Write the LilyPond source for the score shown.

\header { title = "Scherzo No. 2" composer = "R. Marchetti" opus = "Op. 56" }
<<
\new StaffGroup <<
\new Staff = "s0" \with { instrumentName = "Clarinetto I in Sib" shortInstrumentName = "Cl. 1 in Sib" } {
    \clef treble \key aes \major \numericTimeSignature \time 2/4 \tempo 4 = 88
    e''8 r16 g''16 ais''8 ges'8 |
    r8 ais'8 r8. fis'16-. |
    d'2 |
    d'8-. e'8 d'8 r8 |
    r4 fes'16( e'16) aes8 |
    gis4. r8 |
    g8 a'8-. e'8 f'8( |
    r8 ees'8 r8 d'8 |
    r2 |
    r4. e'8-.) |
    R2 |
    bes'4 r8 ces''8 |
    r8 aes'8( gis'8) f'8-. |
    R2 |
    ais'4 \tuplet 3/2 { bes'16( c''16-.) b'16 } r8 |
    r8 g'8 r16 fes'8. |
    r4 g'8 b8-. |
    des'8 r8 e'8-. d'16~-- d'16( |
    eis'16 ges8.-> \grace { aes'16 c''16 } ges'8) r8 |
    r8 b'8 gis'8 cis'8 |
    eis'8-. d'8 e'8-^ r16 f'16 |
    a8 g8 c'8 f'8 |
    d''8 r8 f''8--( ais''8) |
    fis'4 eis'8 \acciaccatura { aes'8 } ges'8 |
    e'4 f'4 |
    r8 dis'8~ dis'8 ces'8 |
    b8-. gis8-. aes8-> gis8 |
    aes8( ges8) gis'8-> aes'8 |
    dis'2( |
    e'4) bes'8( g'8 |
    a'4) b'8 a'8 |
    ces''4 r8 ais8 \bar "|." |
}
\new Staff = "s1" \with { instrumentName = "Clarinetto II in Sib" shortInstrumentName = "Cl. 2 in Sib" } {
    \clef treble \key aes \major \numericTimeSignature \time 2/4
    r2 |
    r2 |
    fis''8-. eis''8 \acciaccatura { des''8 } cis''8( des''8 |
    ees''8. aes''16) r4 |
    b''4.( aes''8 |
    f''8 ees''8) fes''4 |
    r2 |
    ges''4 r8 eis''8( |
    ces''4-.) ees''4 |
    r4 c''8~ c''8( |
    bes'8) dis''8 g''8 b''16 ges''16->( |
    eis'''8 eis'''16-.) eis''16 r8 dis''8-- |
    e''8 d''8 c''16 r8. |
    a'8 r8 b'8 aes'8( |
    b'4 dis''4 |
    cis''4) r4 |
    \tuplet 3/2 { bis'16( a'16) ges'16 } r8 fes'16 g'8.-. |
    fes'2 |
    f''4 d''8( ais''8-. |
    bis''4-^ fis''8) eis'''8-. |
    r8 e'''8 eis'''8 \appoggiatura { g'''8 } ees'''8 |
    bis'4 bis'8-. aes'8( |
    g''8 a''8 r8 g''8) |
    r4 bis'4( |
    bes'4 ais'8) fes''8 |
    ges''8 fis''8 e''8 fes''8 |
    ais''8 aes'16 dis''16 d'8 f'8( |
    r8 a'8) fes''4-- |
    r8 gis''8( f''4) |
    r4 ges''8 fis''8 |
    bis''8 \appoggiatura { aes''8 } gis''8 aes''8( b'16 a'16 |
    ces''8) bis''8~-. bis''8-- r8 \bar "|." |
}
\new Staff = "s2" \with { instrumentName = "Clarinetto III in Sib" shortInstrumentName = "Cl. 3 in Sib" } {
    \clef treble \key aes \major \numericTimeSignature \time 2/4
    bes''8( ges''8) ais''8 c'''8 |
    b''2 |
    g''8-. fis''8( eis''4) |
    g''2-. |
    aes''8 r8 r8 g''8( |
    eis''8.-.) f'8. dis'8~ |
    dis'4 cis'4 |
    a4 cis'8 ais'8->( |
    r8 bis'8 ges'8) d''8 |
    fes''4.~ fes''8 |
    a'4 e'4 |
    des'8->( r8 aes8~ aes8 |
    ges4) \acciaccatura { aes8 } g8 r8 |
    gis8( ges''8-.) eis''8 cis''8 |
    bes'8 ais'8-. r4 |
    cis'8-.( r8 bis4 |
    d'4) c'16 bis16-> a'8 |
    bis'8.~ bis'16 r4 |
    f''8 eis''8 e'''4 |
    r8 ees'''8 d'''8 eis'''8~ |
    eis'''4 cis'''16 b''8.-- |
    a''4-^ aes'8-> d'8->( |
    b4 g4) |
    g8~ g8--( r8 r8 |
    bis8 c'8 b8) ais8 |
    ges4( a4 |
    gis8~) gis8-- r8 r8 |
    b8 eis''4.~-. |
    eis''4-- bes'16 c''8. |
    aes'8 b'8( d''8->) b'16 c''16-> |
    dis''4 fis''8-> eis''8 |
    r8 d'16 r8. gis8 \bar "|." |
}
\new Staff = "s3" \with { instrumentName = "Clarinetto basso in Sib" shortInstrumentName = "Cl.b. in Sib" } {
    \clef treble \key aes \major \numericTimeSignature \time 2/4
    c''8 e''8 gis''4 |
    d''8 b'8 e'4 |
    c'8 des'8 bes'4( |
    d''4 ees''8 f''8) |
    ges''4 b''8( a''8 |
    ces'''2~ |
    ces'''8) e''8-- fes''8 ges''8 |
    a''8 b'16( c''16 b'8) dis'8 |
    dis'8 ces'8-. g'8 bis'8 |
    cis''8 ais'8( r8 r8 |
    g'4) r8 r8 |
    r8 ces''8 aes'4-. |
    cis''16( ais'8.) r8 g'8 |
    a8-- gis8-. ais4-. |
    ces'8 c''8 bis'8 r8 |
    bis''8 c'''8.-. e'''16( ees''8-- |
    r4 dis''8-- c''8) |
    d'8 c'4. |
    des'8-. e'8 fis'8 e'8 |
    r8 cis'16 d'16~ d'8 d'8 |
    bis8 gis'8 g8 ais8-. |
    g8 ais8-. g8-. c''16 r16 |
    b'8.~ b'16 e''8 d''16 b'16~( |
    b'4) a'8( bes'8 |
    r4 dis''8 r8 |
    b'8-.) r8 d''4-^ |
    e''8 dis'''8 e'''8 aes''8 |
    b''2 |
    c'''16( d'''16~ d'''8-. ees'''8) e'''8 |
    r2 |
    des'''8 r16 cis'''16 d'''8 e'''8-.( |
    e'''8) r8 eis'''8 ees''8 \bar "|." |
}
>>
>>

(REQUIRED WORK): Pull out each line of the data that contains the word "shortInstrumentName", leaving every other line out.

(COMPLETE ANSWER):
\new Staff = "s0" \with { instrumentName = "Clarinetto I in Sib" shortInstrumentName = "Cl. 1 in Sib" } {
\new Staff = "s1" \with { instrumentName = "Clarinetto II in Sib" shortInstrumentName = "Cl. 2 in Sib" } {
\new Staff = "s2" \with { instrumentName = "Clarinetto III in Sib" shortInstrumentName = "Cl. 3 in Sib" } {
\new Staff = "s3" \with { instrumentName = "Clarinetto basso in Sib" shortInstrumentName = "Cl.b. in Sib" } {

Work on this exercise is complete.